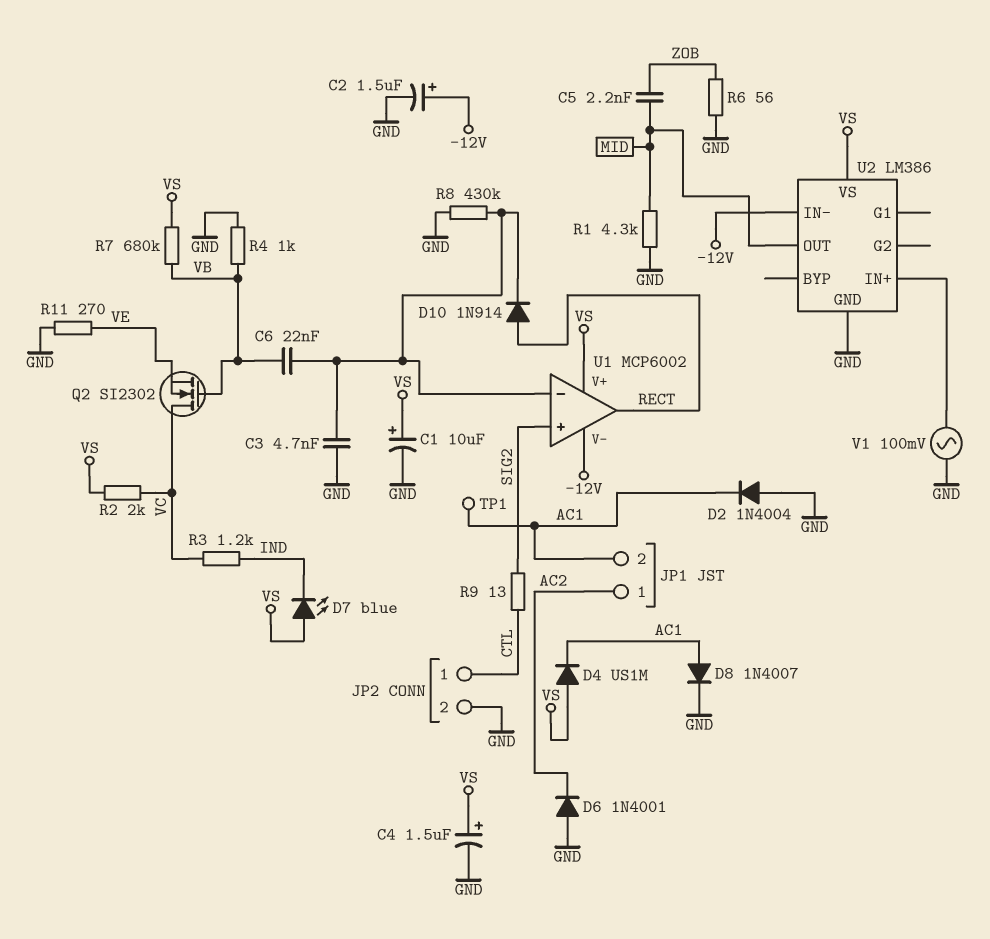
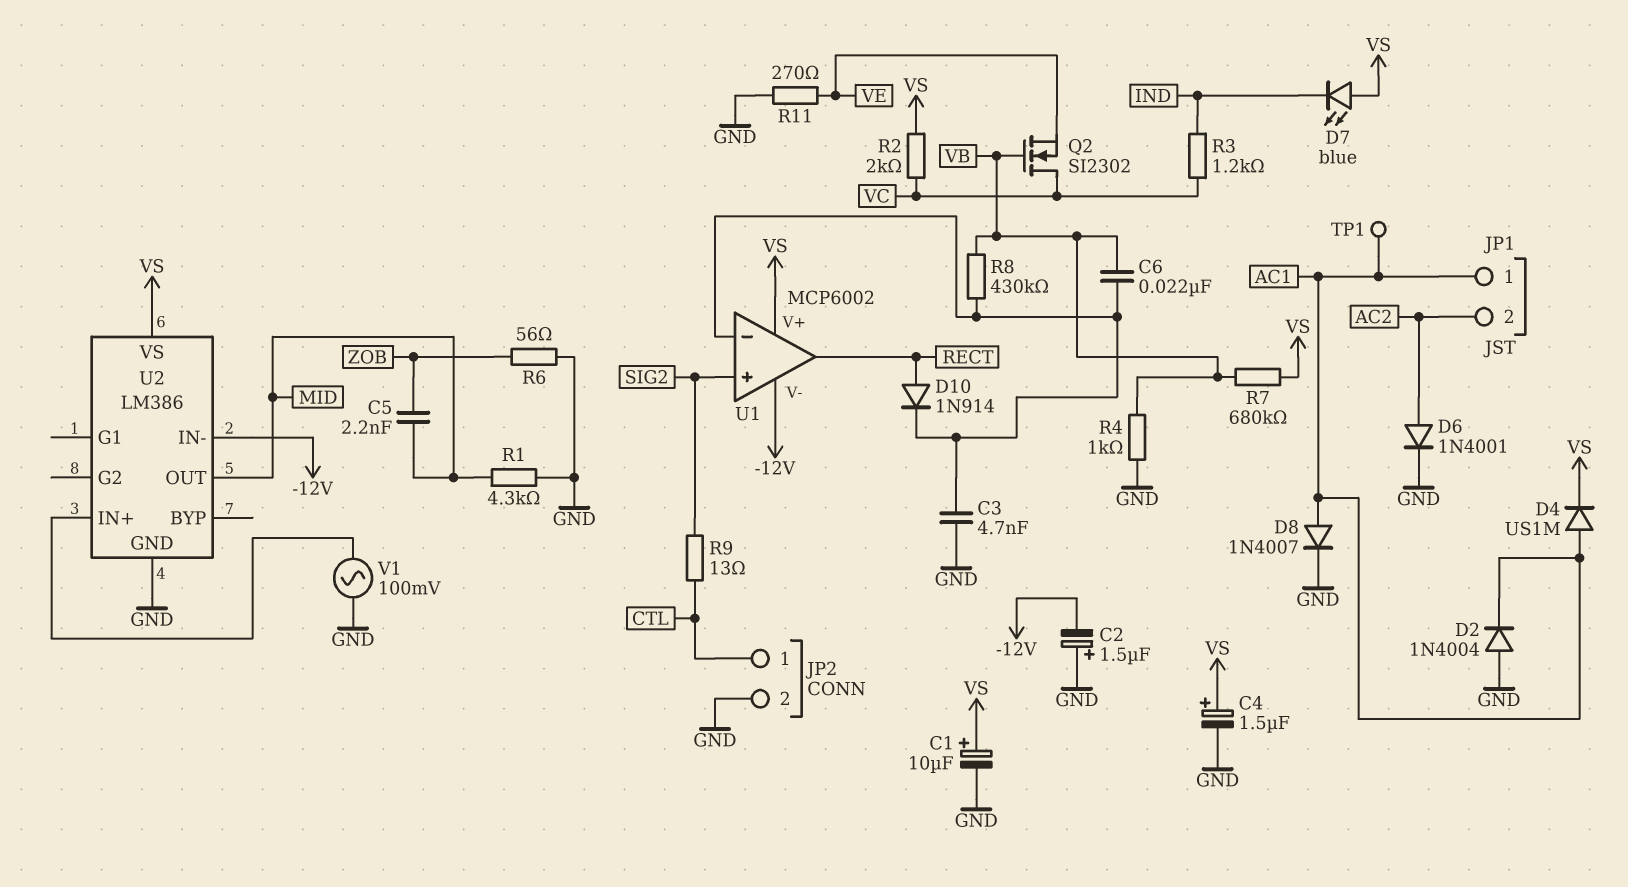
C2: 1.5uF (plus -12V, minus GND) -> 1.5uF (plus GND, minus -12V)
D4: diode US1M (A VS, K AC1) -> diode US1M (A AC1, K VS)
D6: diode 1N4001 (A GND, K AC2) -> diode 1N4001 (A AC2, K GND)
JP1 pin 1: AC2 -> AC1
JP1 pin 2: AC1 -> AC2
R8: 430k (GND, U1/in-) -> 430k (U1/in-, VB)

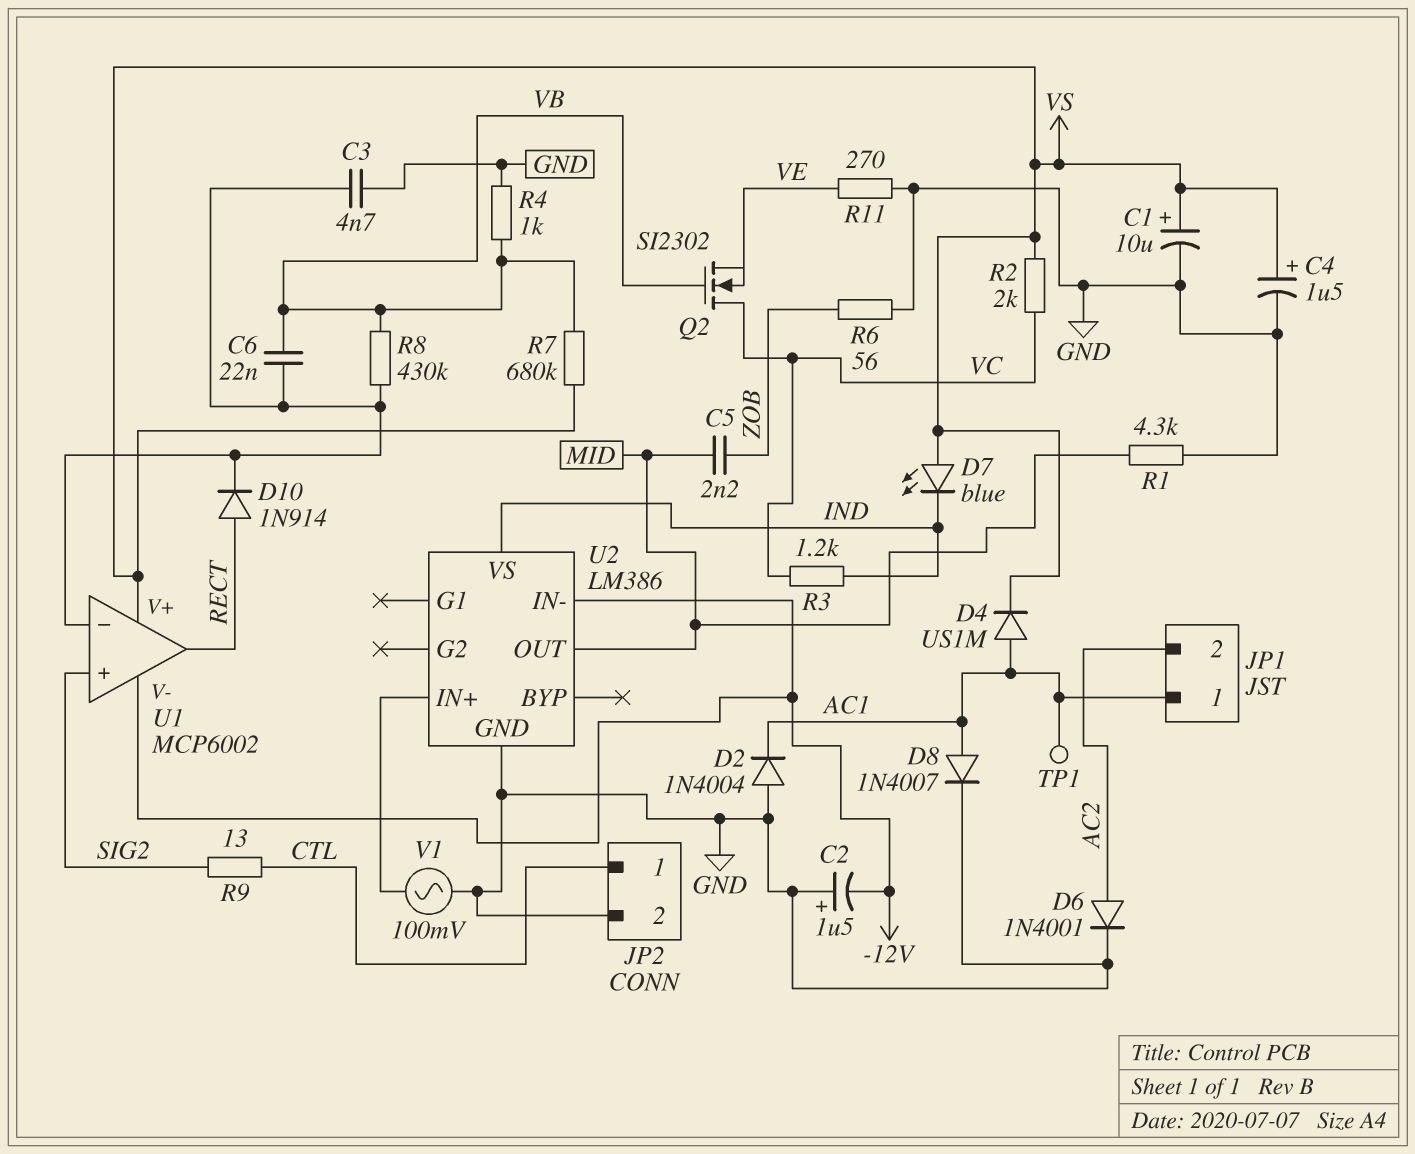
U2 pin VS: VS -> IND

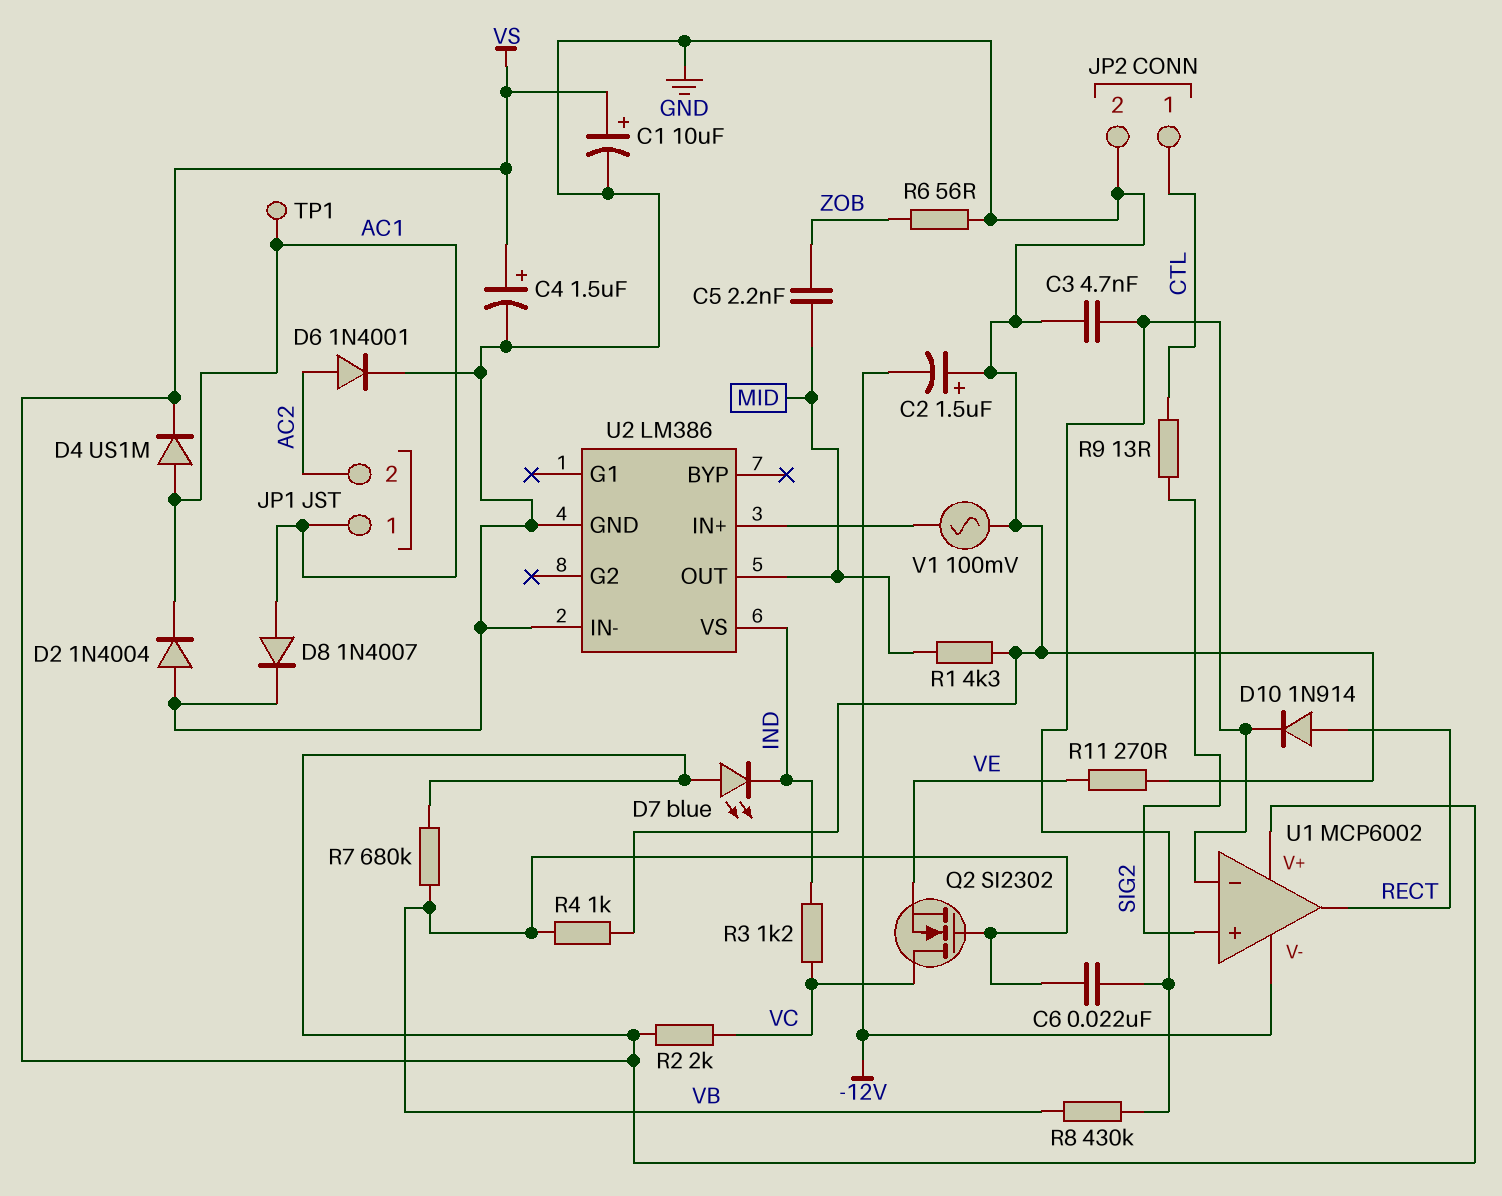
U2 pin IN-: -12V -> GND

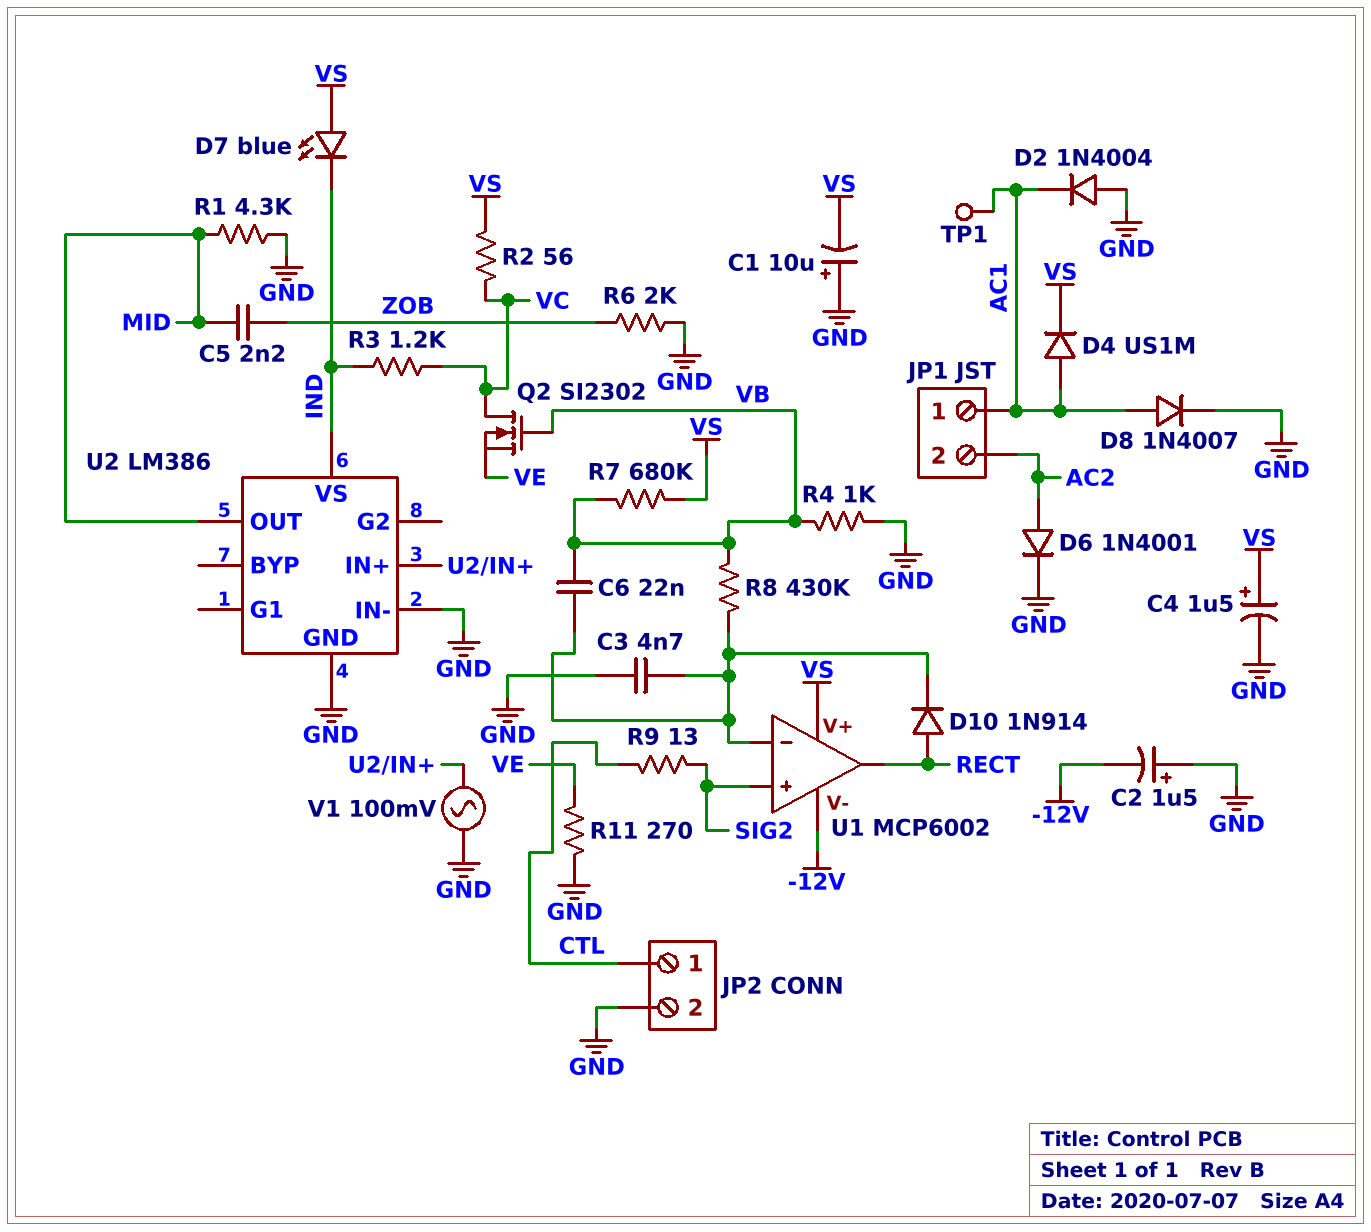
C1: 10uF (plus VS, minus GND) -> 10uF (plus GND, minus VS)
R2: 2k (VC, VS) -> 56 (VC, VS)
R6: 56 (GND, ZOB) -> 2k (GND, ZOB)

- _TASK INSTRUCTIONS_:
A verbatim copy of the data, with all pictures omitted, is the required output.

- _ANSWER SPACE_:
C2: 1.5uF (plus -12V, minus GND) -> 1.5uF (plus GND, minus -12V)
D4: diode US1M (A VS, K AC1) -> diode US1M (A AC1, K VS)
D6: diode 1N4001 (A GND, K AC2) -> diode 1N4001 (A AC2, K GND)
JP1 pin 1: AC2 -> AC1
JP1 pin 2: AC1 -> AC2
R8: 430k (GND, U1/in-) -> 430k (U1/in-, VB)

U2 pin VS: VS -> IND

U2 pin IN-: -12V -> GND

C1: 10uF (plus VS, minus GND) -> 10uF (plus GND, minus VS)
R2: 2k (VC, VS) -> 56 (VC, VS)
R6: 56 (GND, ZOB) -> 2k (GND, ZOB)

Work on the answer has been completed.